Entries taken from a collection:
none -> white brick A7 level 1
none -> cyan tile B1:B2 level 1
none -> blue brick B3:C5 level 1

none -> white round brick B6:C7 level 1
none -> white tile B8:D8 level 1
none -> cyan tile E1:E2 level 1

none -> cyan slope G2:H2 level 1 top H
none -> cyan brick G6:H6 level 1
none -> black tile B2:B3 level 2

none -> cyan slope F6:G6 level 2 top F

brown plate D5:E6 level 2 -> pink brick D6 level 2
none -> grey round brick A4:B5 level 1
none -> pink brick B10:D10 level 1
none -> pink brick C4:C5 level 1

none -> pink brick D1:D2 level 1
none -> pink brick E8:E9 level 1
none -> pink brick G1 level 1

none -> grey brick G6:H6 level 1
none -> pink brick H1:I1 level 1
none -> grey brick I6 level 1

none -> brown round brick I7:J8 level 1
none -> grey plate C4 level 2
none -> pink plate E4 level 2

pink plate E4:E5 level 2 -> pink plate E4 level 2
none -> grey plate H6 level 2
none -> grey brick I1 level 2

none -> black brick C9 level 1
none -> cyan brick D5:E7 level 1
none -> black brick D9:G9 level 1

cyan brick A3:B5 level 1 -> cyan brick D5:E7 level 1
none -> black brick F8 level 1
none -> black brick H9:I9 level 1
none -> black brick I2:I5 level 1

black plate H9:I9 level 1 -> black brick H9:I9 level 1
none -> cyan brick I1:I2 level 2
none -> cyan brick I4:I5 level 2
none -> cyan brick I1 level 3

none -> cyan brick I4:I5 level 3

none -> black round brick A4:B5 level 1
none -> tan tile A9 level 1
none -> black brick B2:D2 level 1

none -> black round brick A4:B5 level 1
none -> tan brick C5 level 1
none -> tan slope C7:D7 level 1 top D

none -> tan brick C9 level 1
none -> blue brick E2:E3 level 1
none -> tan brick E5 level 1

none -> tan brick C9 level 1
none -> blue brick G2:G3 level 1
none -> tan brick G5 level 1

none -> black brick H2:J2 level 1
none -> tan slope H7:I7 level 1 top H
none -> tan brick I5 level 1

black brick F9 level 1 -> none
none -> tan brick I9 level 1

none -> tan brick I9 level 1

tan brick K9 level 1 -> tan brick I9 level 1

**WORK ITEM:** Where the word "black" appears in a line of the entries, copy that line.

**RESULT FOR THIS EXERCISE:**
none -> black tile B2:B3 level 2
none -> black brick C9 level 1
none -> black brick D9:G9 level 1
none -> black brick F8 level 1
none -> black brick H9:I9 level 1
none -> black brick I2:I5 level 1
black plate H9:I9 level 1 -> black brick H9:I9 level 1
none -> black round brick A4:B5 level 1
none -> black brick B2:D2 level 1
none -> black round brick A4:B5 level 1
none -> black brick H2:J2 level 1
black brick F9 level 1 -> none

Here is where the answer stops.